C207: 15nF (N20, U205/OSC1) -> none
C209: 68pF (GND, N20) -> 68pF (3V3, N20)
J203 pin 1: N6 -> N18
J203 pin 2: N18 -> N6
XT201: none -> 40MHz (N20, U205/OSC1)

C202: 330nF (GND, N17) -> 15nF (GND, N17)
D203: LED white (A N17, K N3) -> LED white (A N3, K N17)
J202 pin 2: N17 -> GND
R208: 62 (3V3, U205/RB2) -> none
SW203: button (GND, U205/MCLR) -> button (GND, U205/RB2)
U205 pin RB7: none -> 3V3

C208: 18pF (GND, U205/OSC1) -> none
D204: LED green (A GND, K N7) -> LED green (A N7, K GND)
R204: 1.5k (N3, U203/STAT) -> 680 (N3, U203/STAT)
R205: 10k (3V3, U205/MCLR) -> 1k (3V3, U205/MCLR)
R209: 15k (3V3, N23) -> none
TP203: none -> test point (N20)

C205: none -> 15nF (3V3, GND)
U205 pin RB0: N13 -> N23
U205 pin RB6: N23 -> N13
--
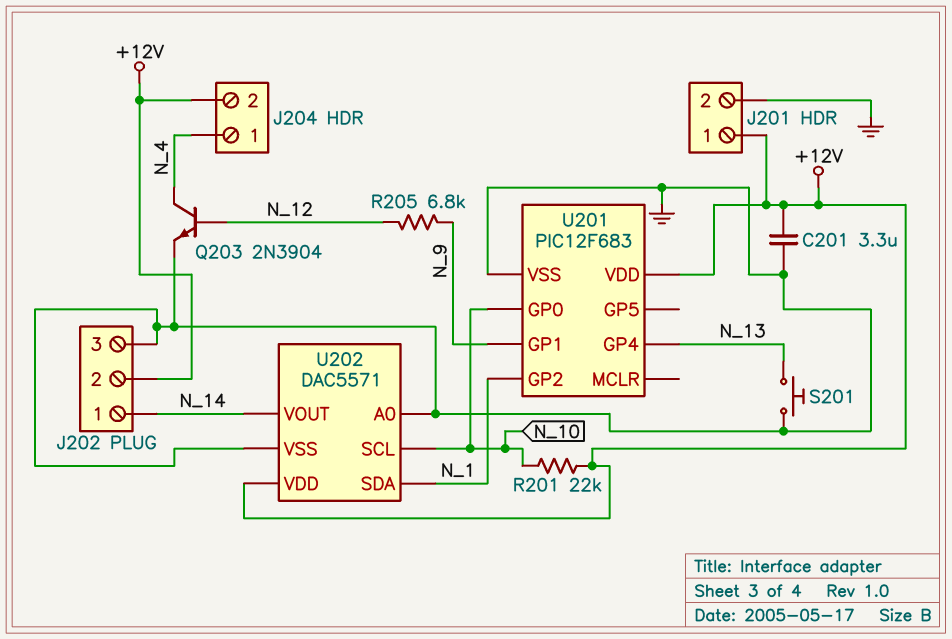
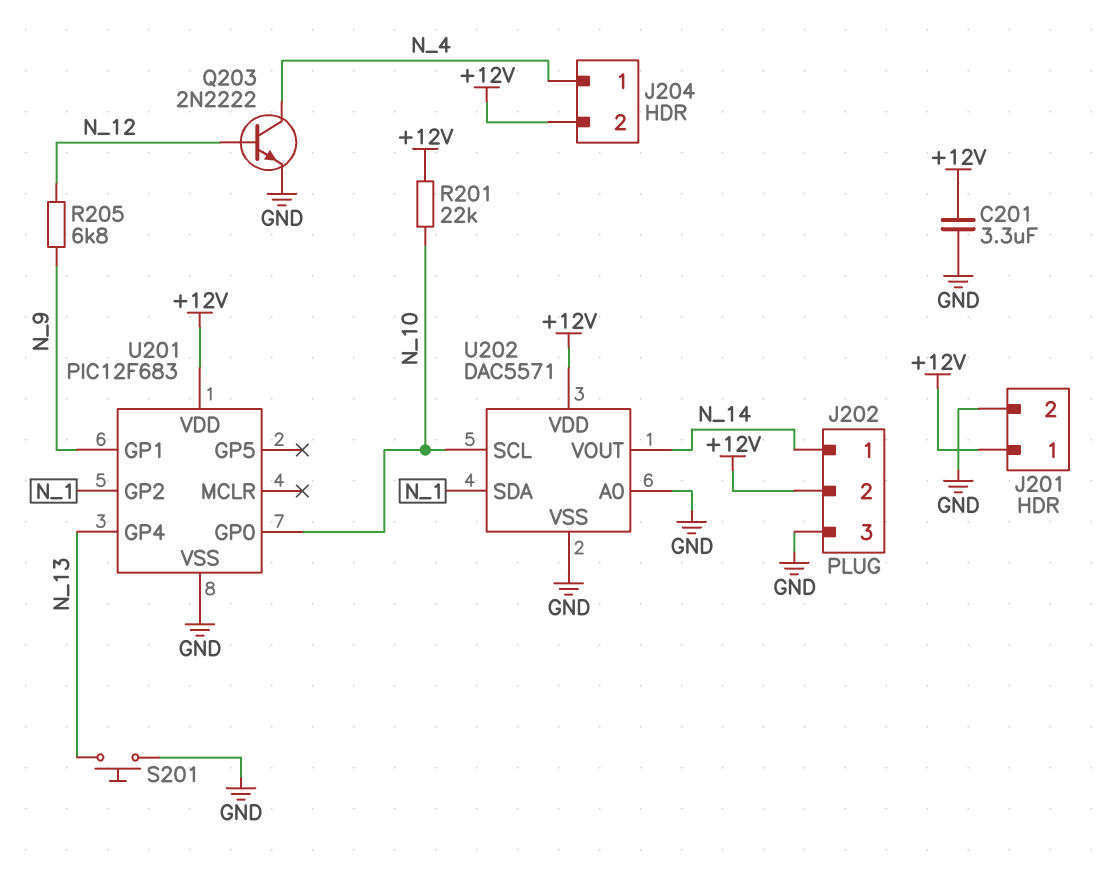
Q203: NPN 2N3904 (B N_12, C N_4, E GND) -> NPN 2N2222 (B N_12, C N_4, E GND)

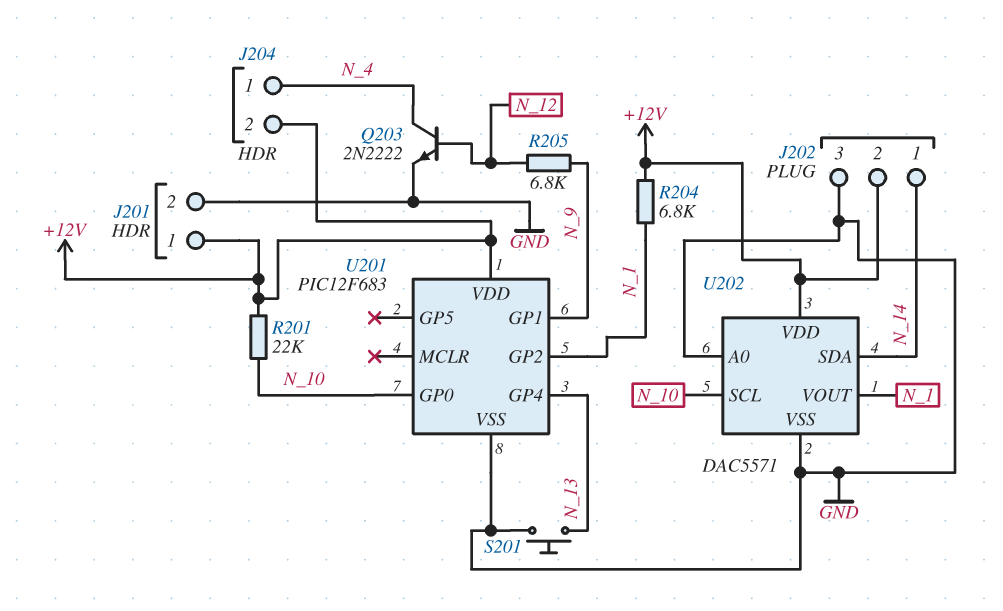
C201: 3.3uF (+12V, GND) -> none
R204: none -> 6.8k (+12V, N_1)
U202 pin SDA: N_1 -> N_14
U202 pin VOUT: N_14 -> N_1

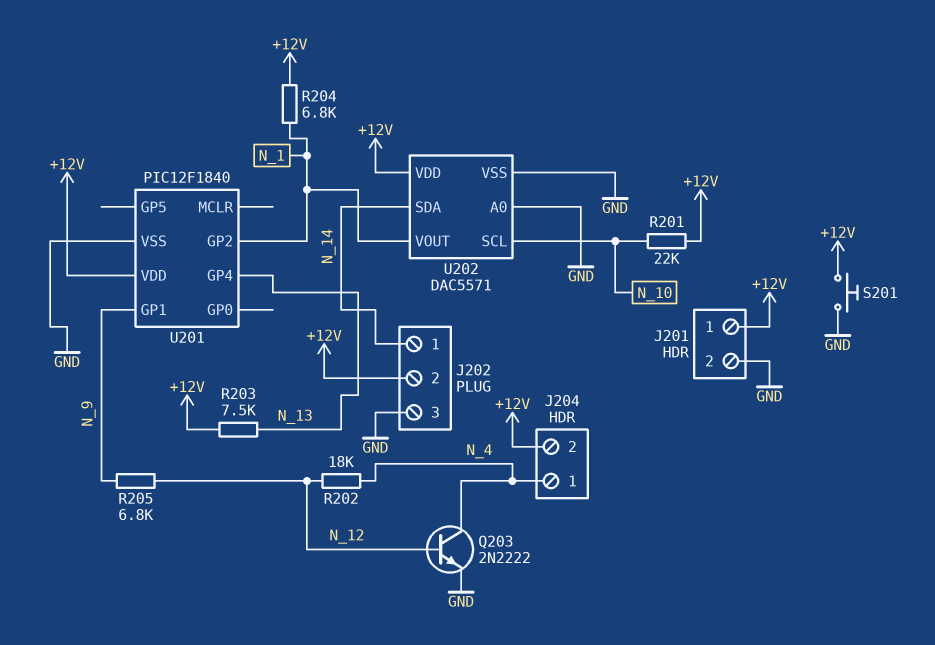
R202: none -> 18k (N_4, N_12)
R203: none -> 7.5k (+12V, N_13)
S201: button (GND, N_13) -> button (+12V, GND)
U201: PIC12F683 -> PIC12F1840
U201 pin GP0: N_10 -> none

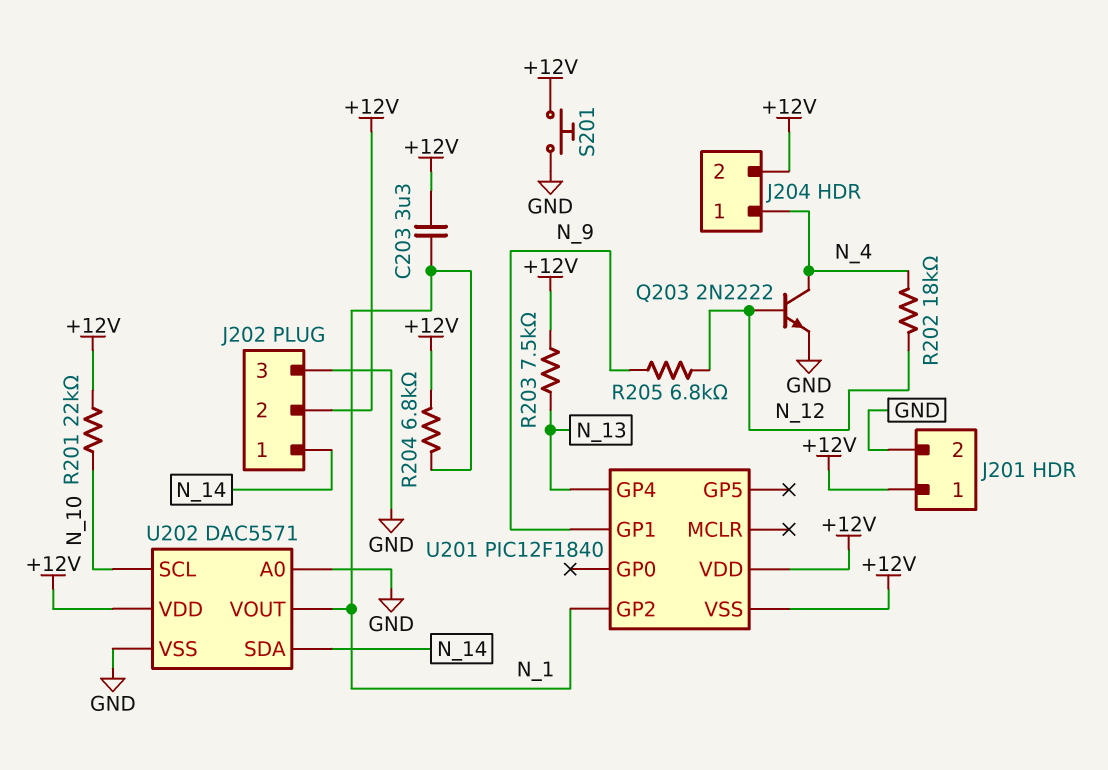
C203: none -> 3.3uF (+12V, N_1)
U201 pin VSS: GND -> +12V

- [What needs to be done]
Output each line of the listing above that has "button".

- [Response to the exercise]
SW203: button (GND, U205/MCLR) -> button (GND, U205/RB2)
S201: button (GND, N_13) -> button (+12V, GND)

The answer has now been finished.